#### Supplied data:

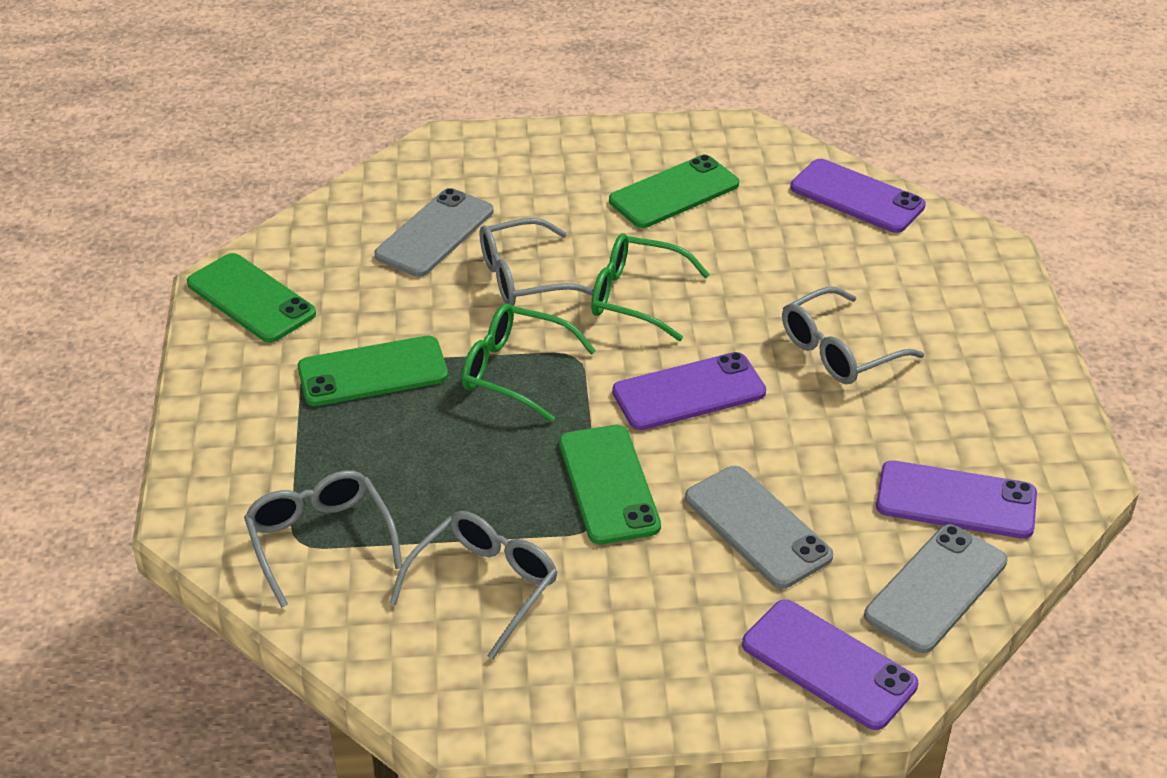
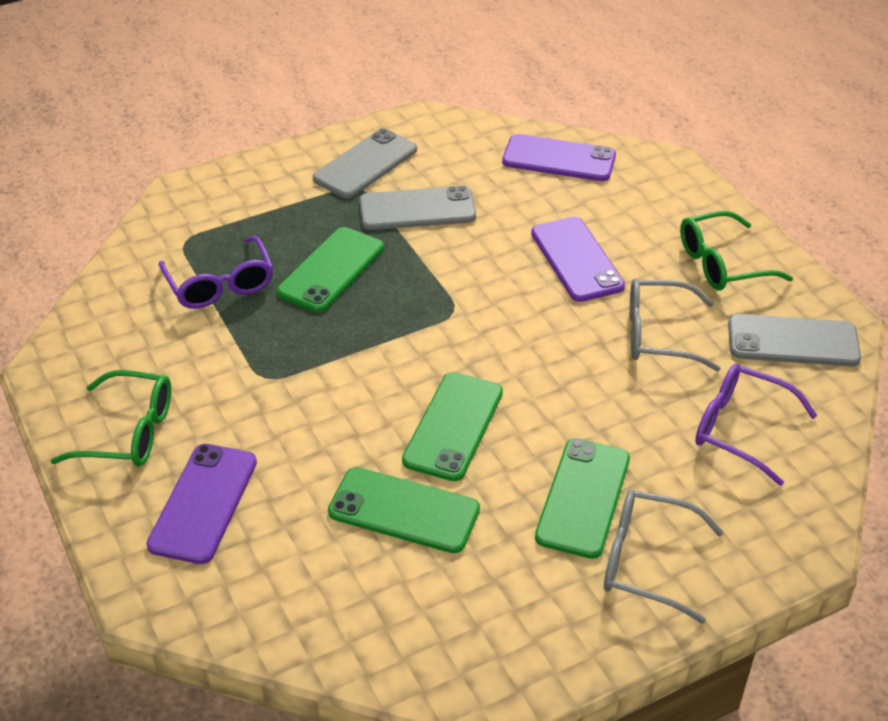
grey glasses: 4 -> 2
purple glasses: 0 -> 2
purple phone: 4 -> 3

--

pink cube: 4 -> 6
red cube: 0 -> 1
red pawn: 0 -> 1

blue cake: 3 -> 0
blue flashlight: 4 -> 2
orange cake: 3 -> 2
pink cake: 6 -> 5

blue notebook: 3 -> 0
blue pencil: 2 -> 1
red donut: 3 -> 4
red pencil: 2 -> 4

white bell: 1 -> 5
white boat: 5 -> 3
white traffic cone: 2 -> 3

--

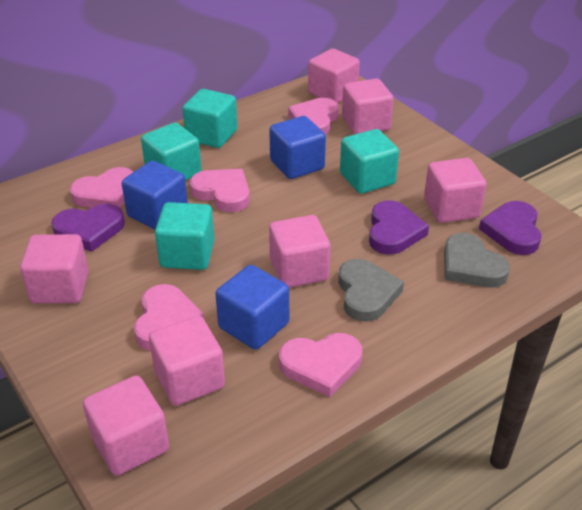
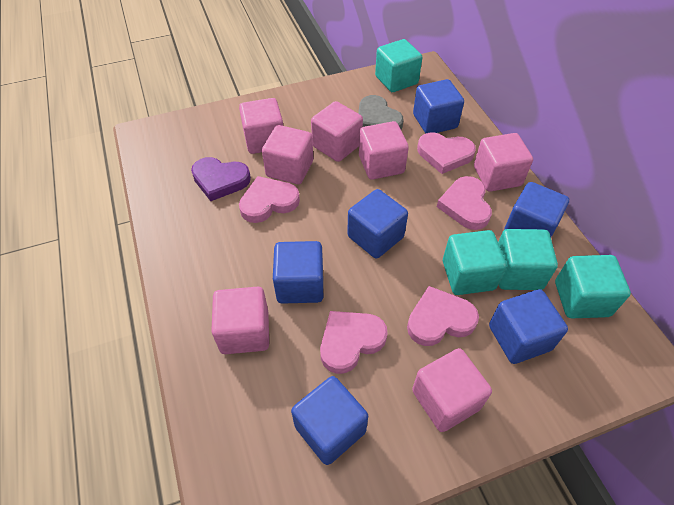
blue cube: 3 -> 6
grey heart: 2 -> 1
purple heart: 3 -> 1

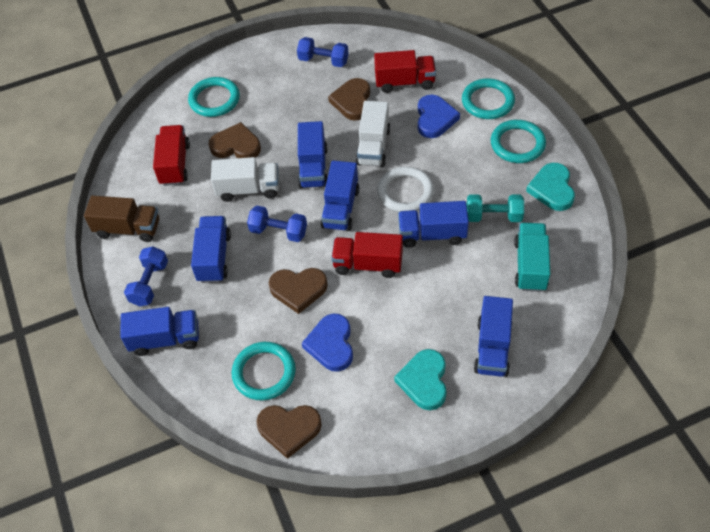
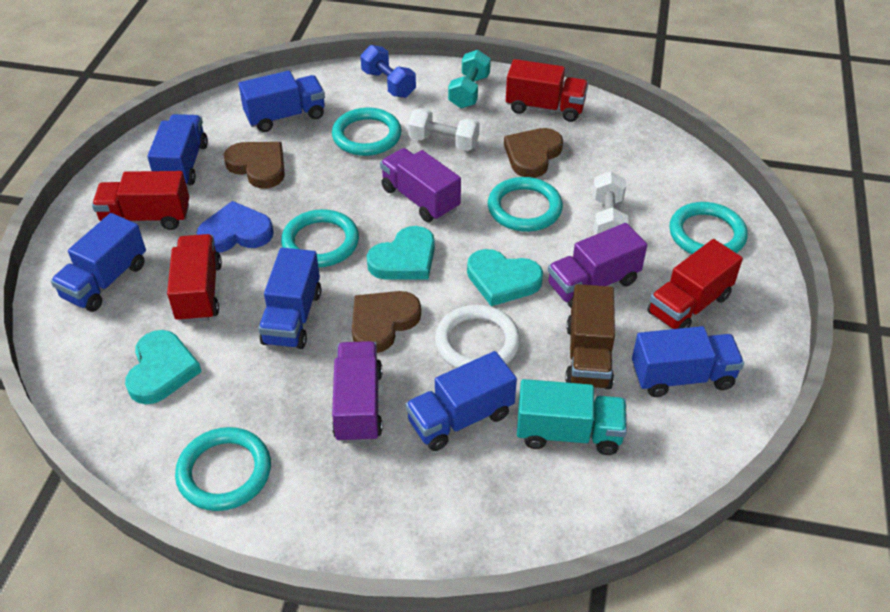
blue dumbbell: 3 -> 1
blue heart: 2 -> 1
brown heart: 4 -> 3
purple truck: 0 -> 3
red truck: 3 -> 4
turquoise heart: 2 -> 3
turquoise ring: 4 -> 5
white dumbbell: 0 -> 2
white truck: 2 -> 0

#### Problem details:
Beginning at the line above that contains "grey glasses: 4 -> 2", return each line exactly through the line that contains "purple phone: 4 -> 3", and no others.

#### Answer to this exercise:
grey glasses: 4 -> 2
purple glasses: 0 -> 2
purple phone: 4 -> 3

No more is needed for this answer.